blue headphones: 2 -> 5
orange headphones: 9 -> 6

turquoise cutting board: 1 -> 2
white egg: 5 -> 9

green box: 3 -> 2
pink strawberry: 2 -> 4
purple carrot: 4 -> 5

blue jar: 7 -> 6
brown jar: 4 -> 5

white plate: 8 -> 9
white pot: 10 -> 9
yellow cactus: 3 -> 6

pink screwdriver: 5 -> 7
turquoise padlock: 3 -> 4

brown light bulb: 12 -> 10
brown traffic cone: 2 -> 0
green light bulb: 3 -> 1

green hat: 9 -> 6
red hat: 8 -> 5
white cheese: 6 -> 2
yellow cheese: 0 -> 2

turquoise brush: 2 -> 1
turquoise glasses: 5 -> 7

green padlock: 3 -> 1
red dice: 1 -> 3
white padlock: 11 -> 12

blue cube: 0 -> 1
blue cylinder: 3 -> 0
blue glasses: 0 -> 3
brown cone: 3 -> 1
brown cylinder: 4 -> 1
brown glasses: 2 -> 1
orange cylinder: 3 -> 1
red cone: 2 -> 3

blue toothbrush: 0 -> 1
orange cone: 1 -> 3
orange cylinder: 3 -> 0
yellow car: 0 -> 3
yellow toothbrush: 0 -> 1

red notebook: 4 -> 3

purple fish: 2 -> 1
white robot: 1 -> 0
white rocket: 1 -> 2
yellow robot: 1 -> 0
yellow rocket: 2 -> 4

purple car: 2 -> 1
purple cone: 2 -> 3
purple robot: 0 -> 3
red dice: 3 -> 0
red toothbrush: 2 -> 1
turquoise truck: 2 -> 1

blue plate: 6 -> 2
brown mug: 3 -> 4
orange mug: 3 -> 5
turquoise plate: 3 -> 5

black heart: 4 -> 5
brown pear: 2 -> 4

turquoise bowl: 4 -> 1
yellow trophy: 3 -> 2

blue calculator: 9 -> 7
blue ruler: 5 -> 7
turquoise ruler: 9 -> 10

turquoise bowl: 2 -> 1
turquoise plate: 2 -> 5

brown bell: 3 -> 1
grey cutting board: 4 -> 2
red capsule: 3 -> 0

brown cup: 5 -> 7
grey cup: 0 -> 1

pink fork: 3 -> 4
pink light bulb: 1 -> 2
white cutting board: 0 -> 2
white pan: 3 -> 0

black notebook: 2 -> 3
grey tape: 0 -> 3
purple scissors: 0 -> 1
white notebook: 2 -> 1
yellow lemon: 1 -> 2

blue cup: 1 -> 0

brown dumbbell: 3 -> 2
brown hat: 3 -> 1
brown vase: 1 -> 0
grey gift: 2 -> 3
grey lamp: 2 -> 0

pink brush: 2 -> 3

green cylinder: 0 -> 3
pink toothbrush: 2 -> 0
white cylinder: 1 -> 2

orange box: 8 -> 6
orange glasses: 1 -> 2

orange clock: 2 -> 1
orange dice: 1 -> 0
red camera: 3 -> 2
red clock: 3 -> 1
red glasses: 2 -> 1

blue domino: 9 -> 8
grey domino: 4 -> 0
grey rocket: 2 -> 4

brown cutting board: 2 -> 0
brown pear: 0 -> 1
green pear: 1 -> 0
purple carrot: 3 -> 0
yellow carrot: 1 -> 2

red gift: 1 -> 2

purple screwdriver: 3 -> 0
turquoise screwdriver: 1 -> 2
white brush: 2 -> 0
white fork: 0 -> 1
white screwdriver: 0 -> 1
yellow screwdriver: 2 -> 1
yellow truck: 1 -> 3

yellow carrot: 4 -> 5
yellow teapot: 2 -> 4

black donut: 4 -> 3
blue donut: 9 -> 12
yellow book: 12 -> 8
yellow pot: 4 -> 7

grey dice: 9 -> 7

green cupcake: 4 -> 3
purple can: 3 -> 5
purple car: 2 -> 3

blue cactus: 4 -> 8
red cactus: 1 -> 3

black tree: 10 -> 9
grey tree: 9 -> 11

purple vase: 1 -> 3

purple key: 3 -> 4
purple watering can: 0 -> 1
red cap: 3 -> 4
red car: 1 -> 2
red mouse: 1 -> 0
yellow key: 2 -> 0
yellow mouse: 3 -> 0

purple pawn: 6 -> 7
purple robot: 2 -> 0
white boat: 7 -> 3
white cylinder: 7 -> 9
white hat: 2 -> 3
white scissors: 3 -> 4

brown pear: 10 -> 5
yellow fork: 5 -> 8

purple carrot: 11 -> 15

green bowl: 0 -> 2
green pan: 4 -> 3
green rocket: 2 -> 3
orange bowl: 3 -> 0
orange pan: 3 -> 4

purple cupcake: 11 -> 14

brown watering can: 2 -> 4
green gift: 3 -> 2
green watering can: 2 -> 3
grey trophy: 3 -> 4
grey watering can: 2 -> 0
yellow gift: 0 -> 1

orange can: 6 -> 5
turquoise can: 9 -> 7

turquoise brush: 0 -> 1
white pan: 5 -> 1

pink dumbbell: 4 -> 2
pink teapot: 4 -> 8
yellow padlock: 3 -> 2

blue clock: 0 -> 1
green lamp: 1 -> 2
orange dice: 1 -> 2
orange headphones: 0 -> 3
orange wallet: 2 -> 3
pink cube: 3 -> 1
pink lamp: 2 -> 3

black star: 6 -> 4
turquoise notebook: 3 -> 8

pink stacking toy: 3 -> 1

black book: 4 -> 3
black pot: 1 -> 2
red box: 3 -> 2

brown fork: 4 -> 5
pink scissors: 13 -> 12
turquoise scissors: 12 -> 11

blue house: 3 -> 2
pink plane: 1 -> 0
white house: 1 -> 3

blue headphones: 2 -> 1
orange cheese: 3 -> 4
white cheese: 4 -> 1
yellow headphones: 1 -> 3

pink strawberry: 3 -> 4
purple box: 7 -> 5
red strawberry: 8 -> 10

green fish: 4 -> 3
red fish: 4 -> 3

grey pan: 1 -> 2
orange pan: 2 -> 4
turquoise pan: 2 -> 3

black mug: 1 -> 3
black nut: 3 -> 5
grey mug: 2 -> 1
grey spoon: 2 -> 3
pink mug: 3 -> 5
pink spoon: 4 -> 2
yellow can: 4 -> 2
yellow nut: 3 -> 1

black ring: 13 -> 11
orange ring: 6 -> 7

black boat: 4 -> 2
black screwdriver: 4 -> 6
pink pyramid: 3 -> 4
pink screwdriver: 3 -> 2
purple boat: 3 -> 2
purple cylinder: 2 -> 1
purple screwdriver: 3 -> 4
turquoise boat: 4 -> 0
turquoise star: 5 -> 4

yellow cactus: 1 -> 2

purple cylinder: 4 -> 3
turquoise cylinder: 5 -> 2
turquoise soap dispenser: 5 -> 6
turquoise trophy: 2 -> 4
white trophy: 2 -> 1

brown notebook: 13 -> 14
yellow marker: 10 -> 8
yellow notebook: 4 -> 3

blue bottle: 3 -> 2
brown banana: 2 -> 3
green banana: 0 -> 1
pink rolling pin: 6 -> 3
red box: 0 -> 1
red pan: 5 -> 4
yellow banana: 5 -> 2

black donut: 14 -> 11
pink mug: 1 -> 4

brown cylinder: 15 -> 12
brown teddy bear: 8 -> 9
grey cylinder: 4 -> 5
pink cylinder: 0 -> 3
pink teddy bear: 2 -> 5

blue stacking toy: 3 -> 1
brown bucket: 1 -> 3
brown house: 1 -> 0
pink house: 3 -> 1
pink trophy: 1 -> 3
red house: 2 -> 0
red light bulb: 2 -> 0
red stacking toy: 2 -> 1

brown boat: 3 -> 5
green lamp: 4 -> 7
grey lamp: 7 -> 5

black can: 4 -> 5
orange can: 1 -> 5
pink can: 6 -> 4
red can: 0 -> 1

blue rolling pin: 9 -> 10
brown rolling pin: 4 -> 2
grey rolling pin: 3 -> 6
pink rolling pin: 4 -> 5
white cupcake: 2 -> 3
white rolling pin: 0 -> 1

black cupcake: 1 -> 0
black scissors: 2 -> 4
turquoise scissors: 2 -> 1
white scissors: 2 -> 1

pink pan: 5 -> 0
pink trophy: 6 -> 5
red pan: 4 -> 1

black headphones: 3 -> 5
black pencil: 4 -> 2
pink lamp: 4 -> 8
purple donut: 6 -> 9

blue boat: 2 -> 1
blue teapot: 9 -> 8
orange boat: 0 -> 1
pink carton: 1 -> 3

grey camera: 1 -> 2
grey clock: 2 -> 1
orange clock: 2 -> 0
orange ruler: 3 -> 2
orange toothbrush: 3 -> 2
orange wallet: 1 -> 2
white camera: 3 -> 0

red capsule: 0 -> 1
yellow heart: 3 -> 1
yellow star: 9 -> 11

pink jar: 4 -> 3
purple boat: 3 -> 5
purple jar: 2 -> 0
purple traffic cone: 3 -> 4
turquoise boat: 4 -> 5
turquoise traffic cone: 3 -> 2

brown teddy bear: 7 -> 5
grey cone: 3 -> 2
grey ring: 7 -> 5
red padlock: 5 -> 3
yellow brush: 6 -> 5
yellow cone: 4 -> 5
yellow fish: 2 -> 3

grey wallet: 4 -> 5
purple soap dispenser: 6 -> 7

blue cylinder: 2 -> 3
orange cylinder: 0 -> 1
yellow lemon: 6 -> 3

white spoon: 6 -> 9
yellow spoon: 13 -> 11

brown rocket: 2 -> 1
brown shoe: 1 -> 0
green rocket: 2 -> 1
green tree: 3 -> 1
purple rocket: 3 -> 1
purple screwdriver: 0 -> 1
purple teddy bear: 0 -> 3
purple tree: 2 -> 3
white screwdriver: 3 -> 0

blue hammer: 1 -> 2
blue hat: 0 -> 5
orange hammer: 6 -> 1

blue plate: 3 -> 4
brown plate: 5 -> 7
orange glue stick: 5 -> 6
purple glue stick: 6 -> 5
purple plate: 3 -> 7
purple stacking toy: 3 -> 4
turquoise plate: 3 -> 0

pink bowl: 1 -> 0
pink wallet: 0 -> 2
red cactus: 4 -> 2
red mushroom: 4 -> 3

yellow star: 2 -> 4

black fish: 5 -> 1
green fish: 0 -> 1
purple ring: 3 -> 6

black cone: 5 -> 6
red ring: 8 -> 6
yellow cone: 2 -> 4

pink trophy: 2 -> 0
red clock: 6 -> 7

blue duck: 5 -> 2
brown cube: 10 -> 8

--------------------

• _EXERCISE REQUIREMENTS_:
Please give an exact copy of the lines above, beginning with the line containing "purple carrot: 4 -> 5" and running through the line containing "white rocket: 1 -> 2", and of no other lines.

• _ANSWER BOX_:
purple carrot: 4 -> 5

blue jar: 7 -> 6
brown jar: 4 -> 5

white plate: 8 -> 9
white pot: 10 -> 9
yellow cactus: 3 -> 6

pink screwdriver: 5 -> 7
turquoise padlock: 3 -> 4

brown light bulb: 12 -> 10
brown traffic cone: 2 -> 0
green light bulb: 3 -> 1

green hat: 9 -> 6
red hat: 8 -> 5
white cheese: 6 -> 2
yellow cheese: 0 -> 2

turquoise brush: 2 -> 1
turquoise glasses: 5 -> 7

green padlock: 3 -> 1
red dice: 1 -> 3
white padlock: 11 -> 12

blue cube: 0 -> 1
blue cylinder: 3 -> 0
blue glasses: 0 -> 3
brown cone: 3 -> 1
brown cylinder: 4 -> 1
brown glasses: 2 -> 1
orange cylinder: 3 -> 1
red cone: 2 -> 3

blue toothbrush: 0 -> 1
orange cone: 1 -> 3
orange cylinder: 3 -> 0
yellow car: 0 -> 3
yellow toothbrush: 0 -> 1

red notebook: 4 -> 3

purple fish: 2 -> 1
white robot: 1 -> 0
white rocket: 1 -> 2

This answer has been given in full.